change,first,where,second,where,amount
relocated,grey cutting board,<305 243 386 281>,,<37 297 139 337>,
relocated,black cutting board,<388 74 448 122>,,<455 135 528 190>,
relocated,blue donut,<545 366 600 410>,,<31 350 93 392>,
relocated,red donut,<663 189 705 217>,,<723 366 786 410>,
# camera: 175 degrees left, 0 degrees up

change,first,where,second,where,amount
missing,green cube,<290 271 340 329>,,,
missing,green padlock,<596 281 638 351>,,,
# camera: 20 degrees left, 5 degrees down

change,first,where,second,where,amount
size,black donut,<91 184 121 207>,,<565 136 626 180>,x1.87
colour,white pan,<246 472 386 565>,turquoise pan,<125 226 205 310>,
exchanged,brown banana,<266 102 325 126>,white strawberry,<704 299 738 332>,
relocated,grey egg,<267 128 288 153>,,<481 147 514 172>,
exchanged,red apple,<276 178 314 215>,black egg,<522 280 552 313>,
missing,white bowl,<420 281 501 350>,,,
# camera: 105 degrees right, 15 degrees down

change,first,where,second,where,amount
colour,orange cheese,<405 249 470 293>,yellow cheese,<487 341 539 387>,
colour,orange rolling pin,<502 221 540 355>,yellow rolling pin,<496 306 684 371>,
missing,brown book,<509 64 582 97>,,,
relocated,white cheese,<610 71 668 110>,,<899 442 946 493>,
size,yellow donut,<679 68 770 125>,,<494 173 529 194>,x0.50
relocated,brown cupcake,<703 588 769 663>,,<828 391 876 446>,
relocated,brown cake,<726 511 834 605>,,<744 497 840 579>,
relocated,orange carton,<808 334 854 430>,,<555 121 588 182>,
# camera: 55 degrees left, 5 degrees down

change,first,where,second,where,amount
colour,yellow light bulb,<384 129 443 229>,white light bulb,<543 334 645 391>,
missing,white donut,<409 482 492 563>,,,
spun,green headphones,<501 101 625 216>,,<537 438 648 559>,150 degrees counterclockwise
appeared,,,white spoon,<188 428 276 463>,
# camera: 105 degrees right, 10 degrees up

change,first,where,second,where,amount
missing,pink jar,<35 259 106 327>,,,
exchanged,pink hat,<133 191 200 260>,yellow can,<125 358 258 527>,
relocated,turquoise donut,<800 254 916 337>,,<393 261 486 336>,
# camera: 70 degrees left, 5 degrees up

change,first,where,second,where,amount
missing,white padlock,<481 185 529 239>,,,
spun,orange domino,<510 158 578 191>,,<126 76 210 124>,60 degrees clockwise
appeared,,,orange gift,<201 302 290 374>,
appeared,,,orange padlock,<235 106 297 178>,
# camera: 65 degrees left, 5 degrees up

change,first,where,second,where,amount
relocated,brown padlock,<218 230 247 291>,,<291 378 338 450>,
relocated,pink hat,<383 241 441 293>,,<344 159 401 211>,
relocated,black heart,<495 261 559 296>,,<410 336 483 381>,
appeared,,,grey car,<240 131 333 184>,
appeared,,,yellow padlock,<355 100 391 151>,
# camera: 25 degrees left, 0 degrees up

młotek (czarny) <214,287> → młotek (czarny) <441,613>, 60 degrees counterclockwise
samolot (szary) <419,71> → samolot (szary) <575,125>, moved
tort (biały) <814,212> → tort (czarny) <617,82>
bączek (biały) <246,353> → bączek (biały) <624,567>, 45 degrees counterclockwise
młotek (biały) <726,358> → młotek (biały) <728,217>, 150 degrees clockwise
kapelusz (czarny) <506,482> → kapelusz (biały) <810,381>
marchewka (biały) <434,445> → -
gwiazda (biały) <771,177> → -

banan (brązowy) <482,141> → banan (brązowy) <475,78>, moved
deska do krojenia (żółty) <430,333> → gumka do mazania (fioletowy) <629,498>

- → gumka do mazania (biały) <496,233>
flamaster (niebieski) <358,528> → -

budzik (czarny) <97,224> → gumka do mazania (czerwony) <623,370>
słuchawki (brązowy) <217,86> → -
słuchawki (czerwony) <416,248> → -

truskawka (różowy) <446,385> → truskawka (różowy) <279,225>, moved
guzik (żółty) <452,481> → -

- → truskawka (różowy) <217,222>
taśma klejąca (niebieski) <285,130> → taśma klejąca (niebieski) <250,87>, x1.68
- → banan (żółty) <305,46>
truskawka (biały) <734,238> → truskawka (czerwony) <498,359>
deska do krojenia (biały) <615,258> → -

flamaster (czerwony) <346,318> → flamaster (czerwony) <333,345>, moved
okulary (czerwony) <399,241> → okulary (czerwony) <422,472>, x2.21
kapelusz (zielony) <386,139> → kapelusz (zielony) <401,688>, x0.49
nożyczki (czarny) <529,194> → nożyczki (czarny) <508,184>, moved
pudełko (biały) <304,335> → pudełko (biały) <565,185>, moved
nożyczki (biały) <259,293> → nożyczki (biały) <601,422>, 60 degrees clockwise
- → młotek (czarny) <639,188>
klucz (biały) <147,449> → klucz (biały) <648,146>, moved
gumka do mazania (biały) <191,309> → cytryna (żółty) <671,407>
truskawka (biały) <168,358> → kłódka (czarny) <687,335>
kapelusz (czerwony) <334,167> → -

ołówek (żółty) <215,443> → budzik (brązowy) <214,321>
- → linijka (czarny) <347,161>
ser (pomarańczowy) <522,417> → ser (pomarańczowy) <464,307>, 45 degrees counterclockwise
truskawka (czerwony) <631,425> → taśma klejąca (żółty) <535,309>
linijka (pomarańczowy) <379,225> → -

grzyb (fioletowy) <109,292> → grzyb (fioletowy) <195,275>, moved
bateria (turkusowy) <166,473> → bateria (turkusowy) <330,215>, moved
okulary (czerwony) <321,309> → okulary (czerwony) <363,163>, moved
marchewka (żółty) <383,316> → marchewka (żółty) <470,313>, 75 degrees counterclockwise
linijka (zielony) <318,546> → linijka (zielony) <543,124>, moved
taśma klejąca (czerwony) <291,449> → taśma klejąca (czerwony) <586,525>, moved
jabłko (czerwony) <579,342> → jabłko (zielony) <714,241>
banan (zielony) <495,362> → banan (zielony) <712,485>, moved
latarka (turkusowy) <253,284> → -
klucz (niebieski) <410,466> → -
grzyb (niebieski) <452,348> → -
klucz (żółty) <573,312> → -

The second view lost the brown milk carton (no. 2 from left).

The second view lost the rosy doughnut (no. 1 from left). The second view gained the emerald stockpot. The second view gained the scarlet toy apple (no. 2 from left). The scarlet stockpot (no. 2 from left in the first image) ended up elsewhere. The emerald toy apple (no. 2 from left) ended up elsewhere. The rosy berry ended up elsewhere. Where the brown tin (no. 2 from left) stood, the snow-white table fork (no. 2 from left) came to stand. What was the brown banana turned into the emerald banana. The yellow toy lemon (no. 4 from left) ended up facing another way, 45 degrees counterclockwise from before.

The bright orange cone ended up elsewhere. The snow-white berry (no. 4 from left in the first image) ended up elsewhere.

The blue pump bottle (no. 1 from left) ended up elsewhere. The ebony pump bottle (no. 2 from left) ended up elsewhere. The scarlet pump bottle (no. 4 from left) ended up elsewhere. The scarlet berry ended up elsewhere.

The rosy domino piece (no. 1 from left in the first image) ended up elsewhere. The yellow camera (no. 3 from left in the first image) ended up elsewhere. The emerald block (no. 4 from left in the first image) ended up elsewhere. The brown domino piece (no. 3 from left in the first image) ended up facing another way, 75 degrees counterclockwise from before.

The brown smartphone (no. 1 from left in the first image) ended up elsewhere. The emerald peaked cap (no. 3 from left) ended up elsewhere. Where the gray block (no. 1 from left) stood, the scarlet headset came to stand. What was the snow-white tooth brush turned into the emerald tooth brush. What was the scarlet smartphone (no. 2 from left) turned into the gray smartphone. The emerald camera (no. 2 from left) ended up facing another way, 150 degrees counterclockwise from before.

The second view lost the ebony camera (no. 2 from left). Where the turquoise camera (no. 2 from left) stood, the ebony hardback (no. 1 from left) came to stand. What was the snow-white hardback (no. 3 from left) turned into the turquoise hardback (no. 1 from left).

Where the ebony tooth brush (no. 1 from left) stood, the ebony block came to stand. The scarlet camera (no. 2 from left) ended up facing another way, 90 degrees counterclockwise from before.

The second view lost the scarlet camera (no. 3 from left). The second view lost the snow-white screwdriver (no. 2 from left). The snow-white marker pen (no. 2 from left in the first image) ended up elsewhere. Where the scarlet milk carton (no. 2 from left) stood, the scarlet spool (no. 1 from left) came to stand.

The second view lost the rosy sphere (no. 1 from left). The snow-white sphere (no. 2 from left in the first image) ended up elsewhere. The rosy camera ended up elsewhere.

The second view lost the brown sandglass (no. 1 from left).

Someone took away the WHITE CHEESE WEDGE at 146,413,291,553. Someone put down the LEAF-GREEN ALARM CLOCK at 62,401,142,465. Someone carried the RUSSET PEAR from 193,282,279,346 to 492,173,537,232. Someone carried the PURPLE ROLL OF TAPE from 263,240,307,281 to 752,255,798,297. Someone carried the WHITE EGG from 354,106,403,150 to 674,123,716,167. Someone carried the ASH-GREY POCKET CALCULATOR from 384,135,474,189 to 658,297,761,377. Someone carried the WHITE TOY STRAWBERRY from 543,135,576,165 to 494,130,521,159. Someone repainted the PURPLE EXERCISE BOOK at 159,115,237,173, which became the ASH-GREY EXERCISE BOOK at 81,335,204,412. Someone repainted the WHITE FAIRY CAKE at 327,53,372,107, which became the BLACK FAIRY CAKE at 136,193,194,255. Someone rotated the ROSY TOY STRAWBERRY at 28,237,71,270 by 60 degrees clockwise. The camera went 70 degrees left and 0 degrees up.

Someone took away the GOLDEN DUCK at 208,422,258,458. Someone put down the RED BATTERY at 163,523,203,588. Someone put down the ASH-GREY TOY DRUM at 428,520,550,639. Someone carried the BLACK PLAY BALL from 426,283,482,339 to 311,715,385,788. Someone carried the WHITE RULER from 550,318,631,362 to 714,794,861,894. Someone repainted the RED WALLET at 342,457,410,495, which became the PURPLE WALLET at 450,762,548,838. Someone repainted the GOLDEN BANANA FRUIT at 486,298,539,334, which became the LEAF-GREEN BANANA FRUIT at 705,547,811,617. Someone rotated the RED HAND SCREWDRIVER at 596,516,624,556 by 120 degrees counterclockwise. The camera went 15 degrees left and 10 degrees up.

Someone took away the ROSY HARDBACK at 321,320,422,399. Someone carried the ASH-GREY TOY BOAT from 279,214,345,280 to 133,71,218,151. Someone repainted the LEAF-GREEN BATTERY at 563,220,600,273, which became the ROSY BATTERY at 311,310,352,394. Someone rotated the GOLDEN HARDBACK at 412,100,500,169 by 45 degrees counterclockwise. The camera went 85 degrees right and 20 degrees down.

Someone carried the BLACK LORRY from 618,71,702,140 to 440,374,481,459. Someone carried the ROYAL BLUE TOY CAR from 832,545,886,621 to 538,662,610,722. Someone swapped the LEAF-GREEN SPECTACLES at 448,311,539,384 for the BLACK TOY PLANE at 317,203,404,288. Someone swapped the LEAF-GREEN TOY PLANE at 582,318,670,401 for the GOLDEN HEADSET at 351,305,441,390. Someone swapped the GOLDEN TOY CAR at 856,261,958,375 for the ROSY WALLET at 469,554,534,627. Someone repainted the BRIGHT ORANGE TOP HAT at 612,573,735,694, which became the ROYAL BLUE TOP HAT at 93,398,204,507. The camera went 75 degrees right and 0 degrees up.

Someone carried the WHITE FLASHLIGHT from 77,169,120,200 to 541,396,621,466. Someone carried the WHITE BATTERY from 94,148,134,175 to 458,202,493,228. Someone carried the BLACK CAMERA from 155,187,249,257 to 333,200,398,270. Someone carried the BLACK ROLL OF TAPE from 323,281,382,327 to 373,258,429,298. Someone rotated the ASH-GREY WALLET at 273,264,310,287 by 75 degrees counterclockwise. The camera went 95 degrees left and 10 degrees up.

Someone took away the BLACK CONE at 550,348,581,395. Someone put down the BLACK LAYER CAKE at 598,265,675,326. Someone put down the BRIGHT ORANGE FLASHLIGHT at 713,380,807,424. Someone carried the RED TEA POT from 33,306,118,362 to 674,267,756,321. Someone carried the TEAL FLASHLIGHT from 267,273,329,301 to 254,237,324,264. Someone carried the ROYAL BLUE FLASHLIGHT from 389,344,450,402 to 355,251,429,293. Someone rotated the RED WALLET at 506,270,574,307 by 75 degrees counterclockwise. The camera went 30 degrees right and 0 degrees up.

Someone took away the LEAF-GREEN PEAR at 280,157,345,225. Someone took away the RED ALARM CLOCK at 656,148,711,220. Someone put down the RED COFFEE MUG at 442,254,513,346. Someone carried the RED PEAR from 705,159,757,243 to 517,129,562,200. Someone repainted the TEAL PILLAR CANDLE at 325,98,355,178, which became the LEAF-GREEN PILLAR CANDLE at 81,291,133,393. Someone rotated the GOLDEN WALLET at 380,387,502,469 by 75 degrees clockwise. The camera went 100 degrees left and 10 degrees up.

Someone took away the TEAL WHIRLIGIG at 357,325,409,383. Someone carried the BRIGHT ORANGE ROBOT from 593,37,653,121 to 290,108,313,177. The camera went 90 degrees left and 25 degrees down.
##########
_DIRECTIONS_. For every line above with the word "board" in it, make a copy.

_RESPONSE AREA_.
relocated,grey cutting board,<305 243 386 281>,,<37 297 139 337>,
relocated,black cutting board,<388 74 448 122>,,<455 135 528 190>,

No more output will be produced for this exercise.